= Task item =
Apart from the images, the records below need to be copied exactly.

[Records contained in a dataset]
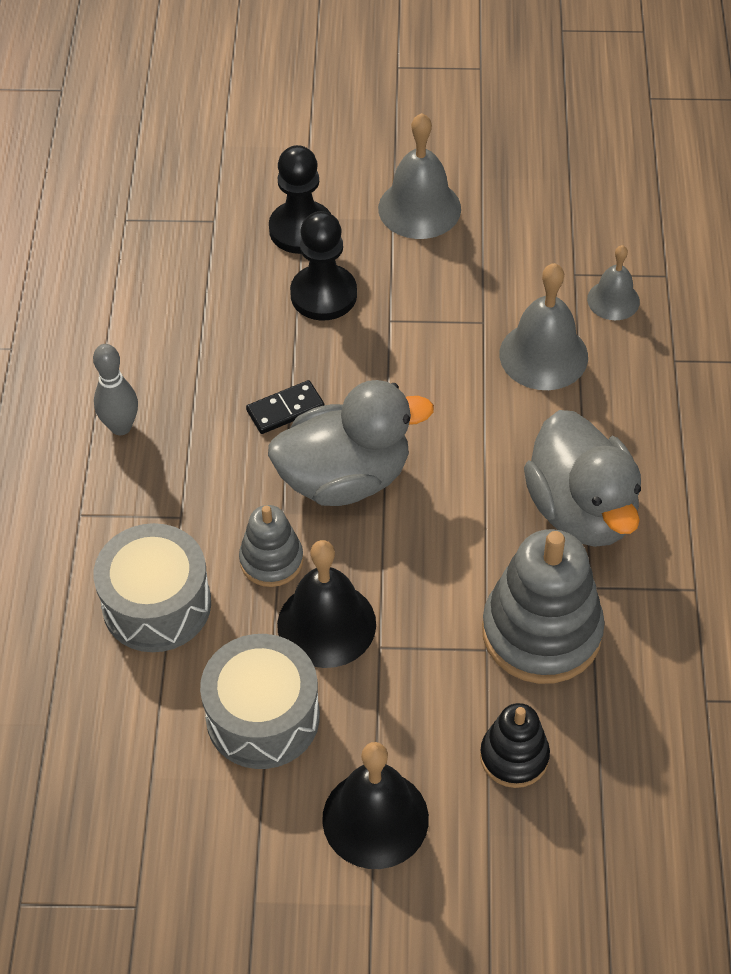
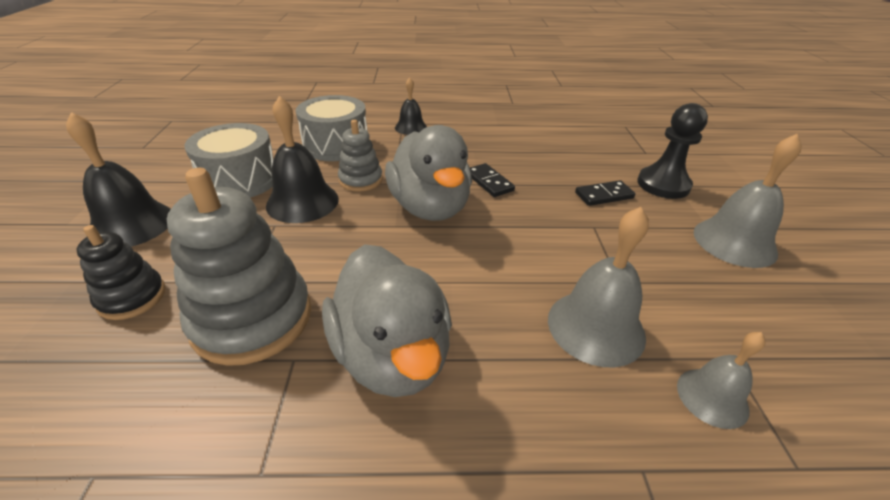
camera: 85 degrees right, 15 degrees down
grey bowling pin [93,344,138,435] -> none
black pawn [290,211,357,321] -> black domino [575,180,636,206]
grey duck [524,410,641,547] -> grey duck turned 90 degrees counterclockwise [322,244,452,397]
none -> black bell [395,77,427,135]

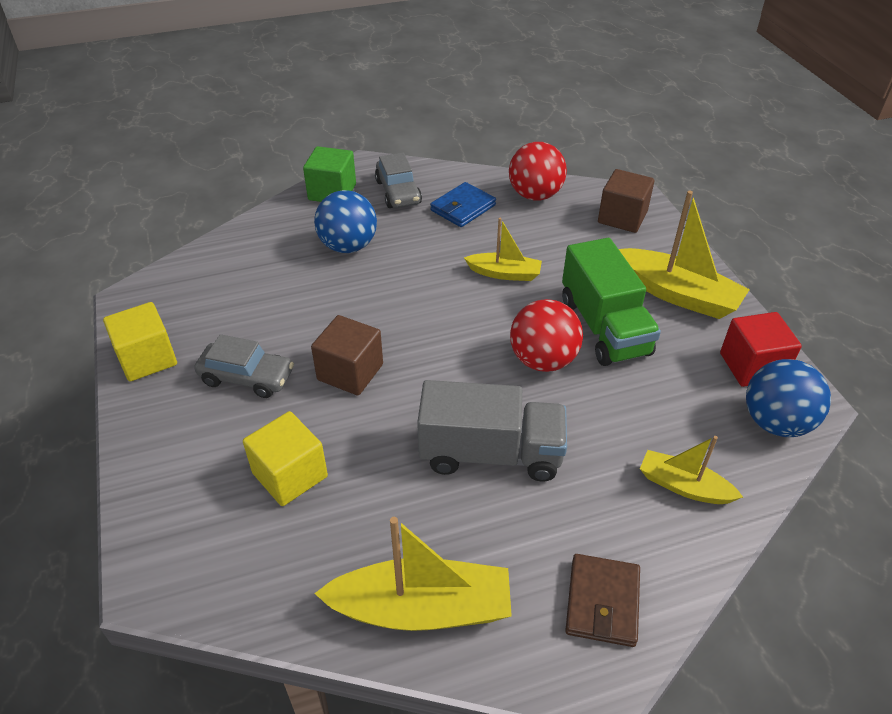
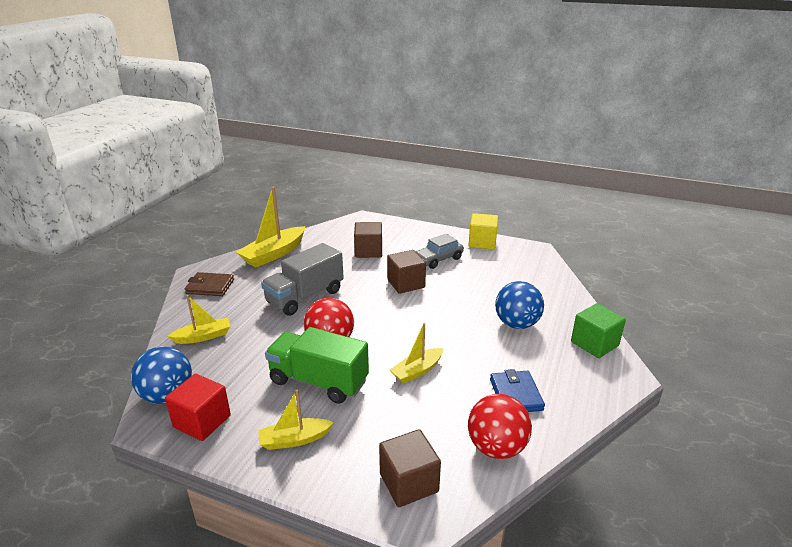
camera: 130 degrees right, 15 degrees down
yellow cube [243,411,328,506] -> brown cube [354,222,382,258]
grey car [375,153,422,208] -> none
brown wallet [565,554,640,647] -> brown wallet turned 45 degrees counterclockwise [184,272,234,296]
yellow boat [619,191,750,319] -> yellow boat [258,390,334,450], size x0.59

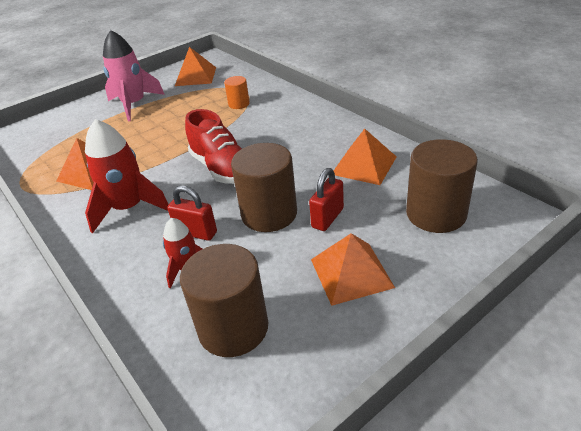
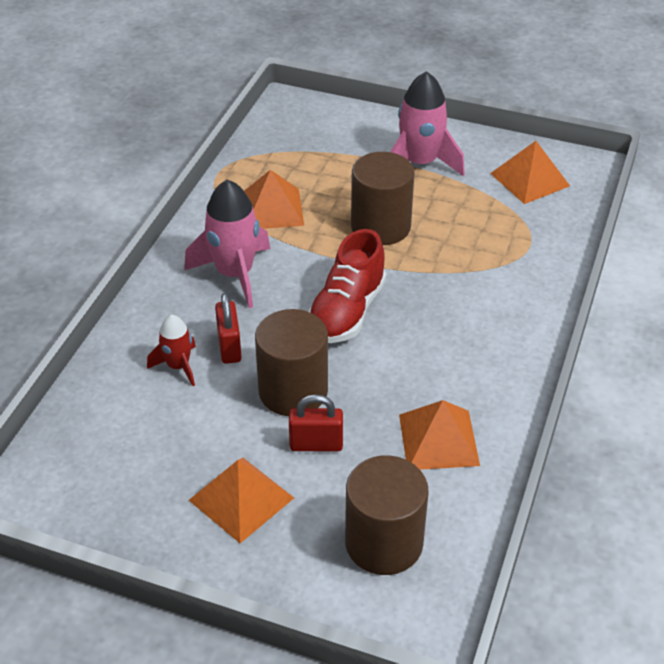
camera: 55 degrees right, 5 degrees up
red rocket [85,119,169,233] -> pink rocket [184,180,270,308]
brown cylinder [180,244,268,357] -> brown cylinder moved to [351,152,414,245]
orange cylinder [224,76,250,109] -> none

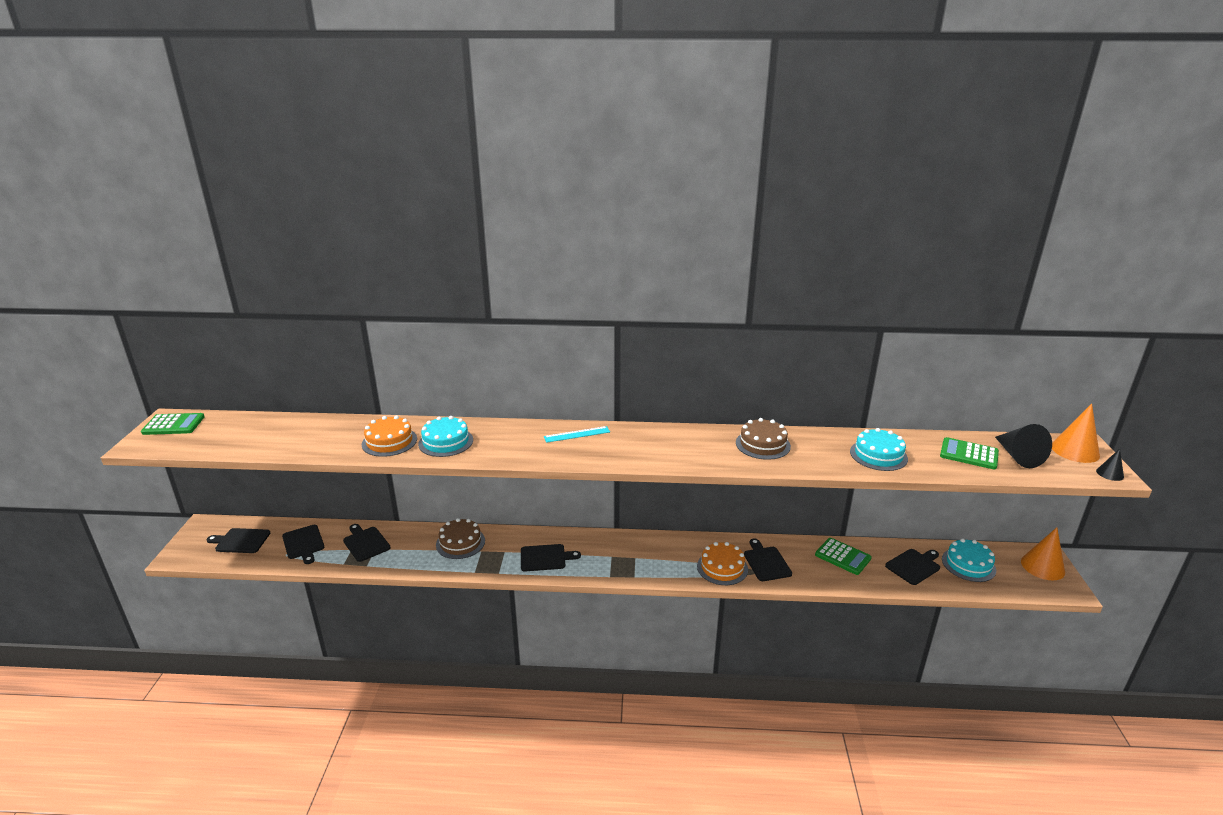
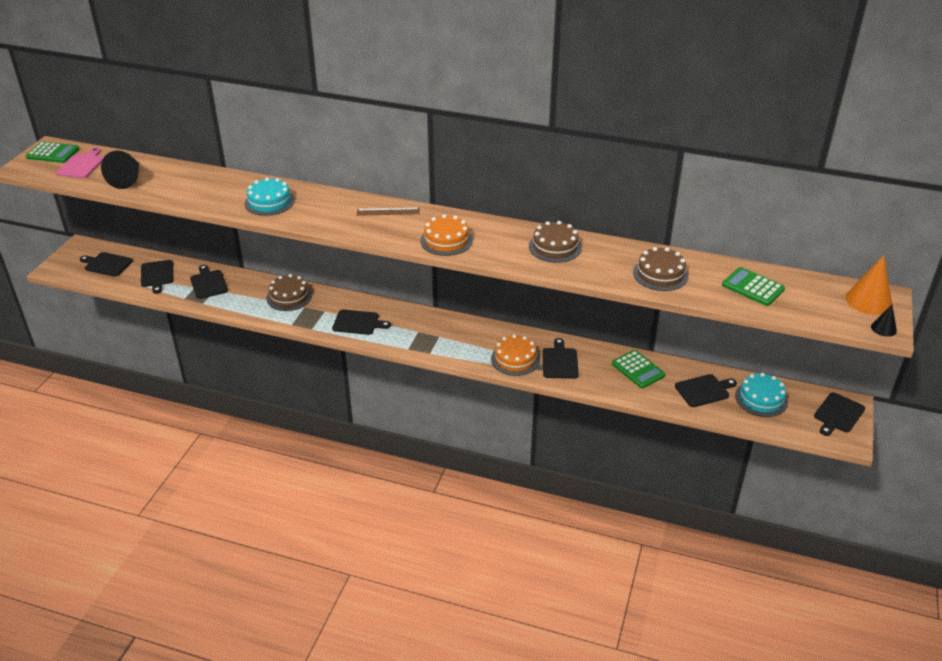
camera: 15 degrees right, 10 degrees up
orange cake [362,416,417,457] -> orange cake moved to [420,214,473,256]
turquoise ruler [544,426,610,443] -> brown ruler [357,208,420,216]
turquoise cake [850,428,908,471] -> brown cake [633,247,689,291]
black cone [995,424,1052,468] -> black cone moved to [101,150,139,189]
orange cone [1021,527,1065,580] -> black cutting board [814,392,865,436]
none -> pink cutting board [56,147,104,178]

= Written answer =
camera: 85 degrees right, 15 degrees down
grey bowling pin [93,344,138,435] -> none
black pawn [290,211,357,321] -> black domino [575,180,636,206]
grey duck [524,410,641,547] -> grey duck turned 90 degrees counterclockwise [322,244,452,397]
none -> black bell [395,77,427,135]

camera: 130 degrees right, 15 degrees down
yellow cube [243,411,328,506] -> brown cube [354,222,382,258]
grey car [375,153,422,208] -> none
brown wallet [565,554,640,647] -> brown wallet turned 45 degrees counterclockwise [184,272,234,296]
yellow boat [619,191,750,319] -> yellow boat [258,390,334,450], size x0.59

camera: 55 degrees right, 5 degrees up
red rocket [85,119,169,233] -> pink rocket [184,180,270,308]
brown cylinder [180,244,268,357] -> brown cylinder moved to [351,152,414,245]
orange cylinder [224,76,250,109] -> none

camera: 15 degrees right, 10 degrees up
orange cake [362,416,417,457] -> orange cake moved to [420,214,473,256]
turquoise ruler [544,426,610,443] -> brown ruler [357,208,420,216]
turquoise cake [850,428,908,471] -> brown cake [633,247,689,291]
black cone [995,424,1052,468] -> black cone moved to [101,150,139,189]
orange cone [1021,527,1065,580] -> black cutting board [814,392,865,436]
none -> pink cutting board [56,147,104,178]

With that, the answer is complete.